# Exercise requirements
The response should hold every record from the listing that follows, verbatim, and no pictures.

------------

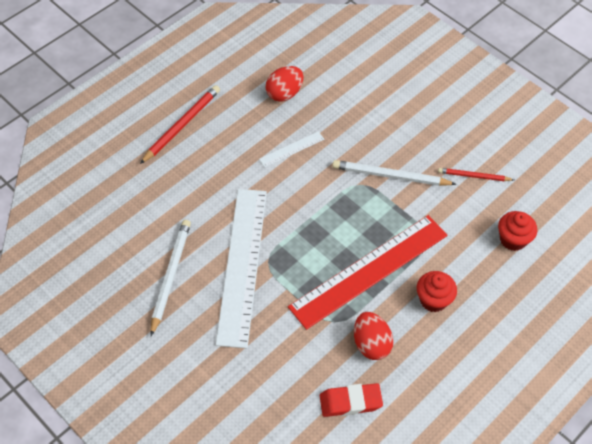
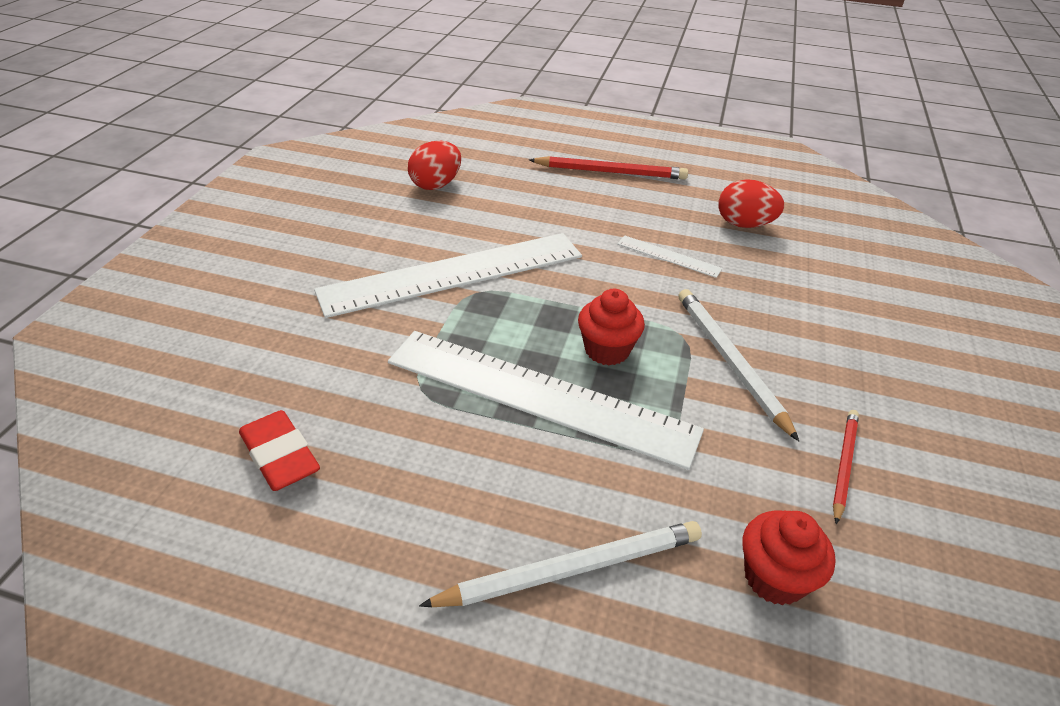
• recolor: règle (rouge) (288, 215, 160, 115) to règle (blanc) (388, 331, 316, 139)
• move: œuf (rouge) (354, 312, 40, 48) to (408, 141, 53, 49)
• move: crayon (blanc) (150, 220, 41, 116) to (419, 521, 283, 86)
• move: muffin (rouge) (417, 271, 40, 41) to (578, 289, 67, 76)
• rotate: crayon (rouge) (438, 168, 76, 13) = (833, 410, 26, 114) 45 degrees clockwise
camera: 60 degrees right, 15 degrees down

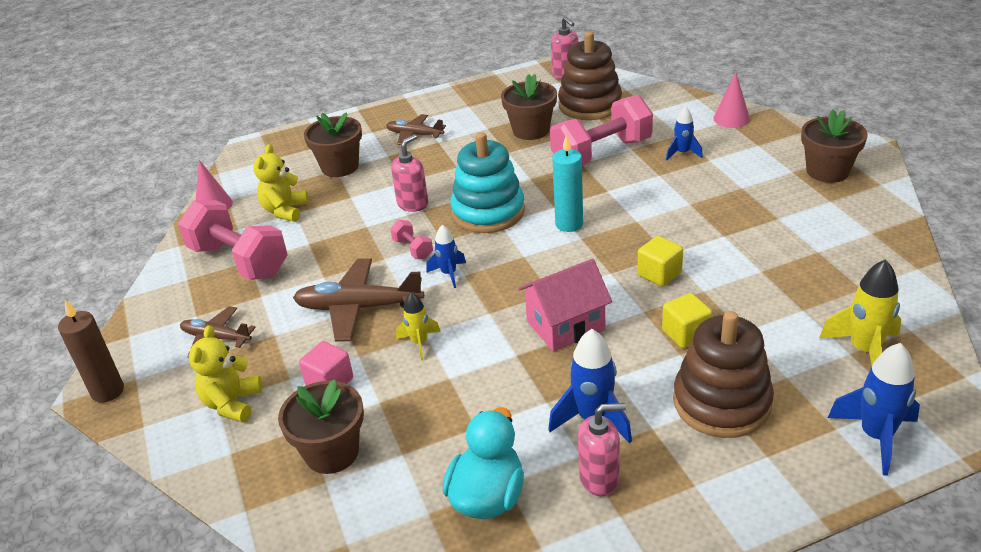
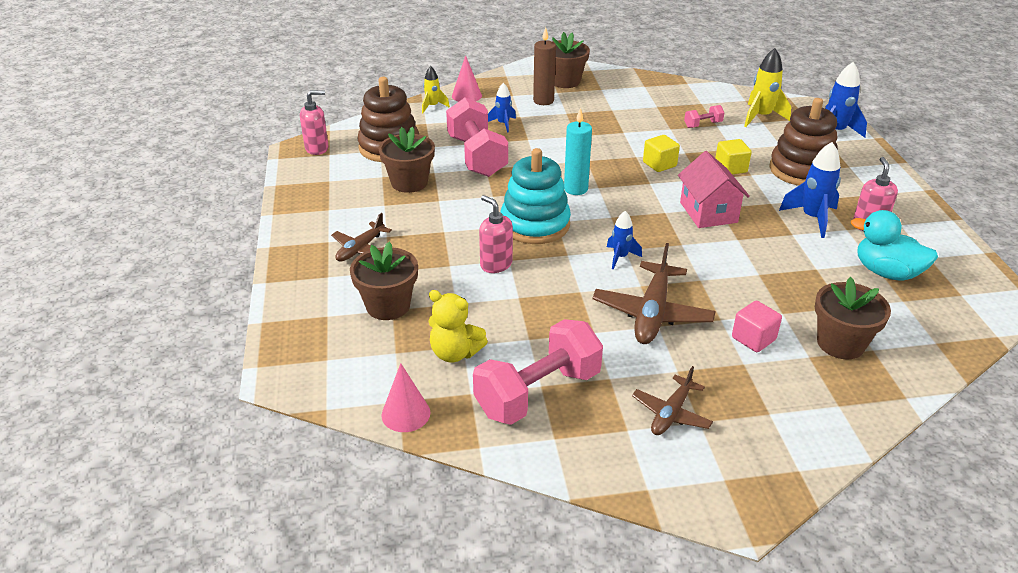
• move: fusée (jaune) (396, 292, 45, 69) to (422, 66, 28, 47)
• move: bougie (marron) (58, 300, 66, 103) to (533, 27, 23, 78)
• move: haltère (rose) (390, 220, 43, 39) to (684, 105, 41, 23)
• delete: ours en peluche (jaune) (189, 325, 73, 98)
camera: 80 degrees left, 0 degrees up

------------

# Answer for this exercise
• recolor: règle (rouge) (288, 215, 160, 115) to règle (blanc) (388, 331, 316, 139)
• move: œuf (rouge) (354, 312, 40, 48) to (408, 141, 53, 49)
• move: crayon (blanc) (150, 220, 41, 116) to (419, 521, 283, 86)
• move: muffin (rouge) (417, 271, 40, 41) to (578, 289, 67, 76)
• rotate: crayon (rouge) (438, 168, 76, 13) = (833, 410, 26, 114) 45 degrees clockwise
camera: 60 degrees right, 15 degrees down

• move: fusée (jaune) (396, 292, 45, 69) to (422, 66, 28, 47)
• move: bougie (marron) (58, 300, 66, 103) to (533, 27, 23, 78)
• move: haltère (rose) (390, 220, 43, 39) to (684, 105, 41, 23)
• delete: ours en peluche (jaune) (189, 325, 73, 98)
camera: 80 degrees left, 0 degrees up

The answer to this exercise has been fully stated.